━━ RECORDS PROVIDED
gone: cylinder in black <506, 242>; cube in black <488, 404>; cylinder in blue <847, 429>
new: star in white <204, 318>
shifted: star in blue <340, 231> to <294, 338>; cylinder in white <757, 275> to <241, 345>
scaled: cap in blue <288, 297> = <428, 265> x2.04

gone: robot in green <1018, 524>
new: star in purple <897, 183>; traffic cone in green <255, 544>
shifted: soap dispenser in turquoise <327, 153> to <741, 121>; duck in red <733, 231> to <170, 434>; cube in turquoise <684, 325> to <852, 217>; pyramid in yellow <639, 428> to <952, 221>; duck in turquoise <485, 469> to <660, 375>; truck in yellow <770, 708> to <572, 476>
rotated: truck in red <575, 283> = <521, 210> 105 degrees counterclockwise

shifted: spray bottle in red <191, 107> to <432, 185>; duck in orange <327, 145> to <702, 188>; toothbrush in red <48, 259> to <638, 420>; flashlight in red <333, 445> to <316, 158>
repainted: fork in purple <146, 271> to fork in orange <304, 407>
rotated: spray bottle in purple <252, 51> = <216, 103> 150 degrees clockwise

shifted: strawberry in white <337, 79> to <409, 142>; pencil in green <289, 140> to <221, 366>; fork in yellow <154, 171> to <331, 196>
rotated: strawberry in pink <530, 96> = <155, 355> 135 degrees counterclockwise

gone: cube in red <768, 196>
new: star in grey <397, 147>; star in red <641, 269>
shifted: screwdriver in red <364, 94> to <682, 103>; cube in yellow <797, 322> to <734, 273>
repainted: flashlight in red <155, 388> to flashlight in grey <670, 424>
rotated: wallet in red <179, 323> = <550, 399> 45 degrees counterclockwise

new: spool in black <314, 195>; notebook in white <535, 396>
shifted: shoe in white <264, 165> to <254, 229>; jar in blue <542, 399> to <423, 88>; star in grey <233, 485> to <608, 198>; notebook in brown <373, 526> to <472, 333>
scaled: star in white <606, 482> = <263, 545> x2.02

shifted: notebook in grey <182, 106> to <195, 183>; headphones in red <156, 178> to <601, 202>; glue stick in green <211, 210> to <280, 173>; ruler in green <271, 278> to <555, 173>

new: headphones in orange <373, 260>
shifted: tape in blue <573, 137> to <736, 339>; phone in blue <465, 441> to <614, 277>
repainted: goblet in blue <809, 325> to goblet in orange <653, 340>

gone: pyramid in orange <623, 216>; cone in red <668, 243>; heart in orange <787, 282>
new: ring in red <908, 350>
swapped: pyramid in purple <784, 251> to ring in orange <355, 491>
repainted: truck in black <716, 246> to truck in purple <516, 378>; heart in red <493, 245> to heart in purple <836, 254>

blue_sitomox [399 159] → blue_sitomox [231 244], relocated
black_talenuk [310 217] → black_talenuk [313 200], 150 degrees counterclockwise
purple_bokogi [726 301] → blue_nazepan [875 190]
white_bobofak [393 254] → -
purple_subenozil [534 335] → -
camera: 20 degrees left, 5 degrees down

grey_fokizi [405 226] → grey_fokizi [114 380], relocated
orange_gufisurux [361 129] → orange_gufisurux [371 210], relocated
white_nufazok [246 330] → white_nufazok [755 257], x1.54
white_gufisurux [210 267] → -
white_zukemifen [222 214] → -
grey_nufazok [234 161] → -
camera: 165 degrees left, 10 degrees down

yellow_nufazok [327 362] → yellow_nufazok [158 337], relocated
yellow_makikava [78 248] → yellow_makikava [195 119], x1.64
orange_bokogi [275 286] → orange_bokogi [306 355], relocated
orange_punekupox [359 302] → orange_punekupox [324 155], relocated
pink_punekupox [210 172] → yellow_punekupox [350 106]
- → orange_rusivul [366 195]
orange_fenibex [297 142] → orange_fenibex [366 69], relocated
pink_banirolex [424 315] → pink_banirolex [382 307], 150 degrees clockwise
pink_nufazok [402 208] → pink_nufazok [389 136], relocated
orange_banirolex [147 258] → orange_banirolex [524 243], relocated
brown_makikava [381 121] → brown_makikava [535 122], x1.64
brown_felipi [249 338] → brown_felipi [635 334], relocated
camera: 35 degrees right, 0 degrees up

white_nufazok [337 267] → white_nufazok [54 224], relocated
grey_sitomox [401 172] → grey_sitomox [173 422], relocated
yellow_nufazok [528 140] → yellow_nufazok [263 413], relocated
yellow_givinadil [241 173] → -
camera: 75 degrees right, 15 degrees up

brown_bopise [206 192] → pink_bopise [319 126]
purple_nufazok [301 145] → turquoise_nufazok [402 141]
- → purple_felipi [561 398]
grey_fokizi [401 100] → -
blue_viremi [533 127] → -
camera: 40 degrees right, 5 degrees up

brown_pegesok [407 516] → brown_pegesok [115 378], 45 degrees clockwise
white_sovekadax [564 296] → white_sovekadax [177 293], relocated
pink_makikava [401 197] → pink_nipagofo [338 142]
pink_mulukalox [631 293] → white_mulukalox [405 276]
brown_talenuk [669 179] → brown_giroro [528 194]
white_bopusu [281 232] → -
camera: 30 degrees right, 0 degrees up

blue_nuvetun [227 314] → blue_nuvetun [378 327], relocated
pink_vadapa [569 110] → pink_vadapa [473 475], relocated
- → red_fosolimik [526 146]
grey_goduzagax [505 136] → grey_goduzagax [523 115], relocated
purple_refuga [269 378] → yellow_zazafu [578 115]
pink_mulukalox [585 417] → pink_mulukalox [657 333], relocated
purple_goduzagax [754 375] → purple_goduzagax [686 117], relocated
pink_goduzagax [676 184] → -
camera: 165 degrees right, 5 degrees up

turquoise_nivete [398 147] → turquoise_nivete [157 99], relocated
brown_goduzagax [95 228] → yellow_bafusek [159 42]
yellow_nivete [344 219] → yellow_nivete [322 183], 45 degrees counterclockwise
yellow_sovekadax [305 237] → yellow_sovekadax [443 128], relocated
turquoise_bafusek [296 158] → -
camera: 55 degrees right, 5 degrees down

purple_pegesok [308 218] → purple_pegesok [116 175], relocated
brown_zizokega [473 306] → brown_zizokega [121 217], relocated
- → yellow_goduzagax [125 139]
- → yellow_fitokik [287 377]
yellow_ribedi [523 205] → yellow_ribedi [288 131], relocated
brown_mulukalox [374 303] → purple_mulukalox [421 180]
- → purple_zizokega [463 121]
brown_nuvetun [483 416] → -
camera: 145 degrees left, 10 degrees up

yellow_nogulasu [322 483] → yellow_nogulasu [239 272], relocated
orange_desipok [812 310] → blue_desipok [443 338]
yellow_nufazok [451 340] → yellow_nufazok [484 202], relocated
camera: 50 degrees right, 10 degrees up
━━━━
TASK OBJECTIVE: Report only the number of lines, among the records above, that contain the word "cylinder".

FINISHED TASK: 2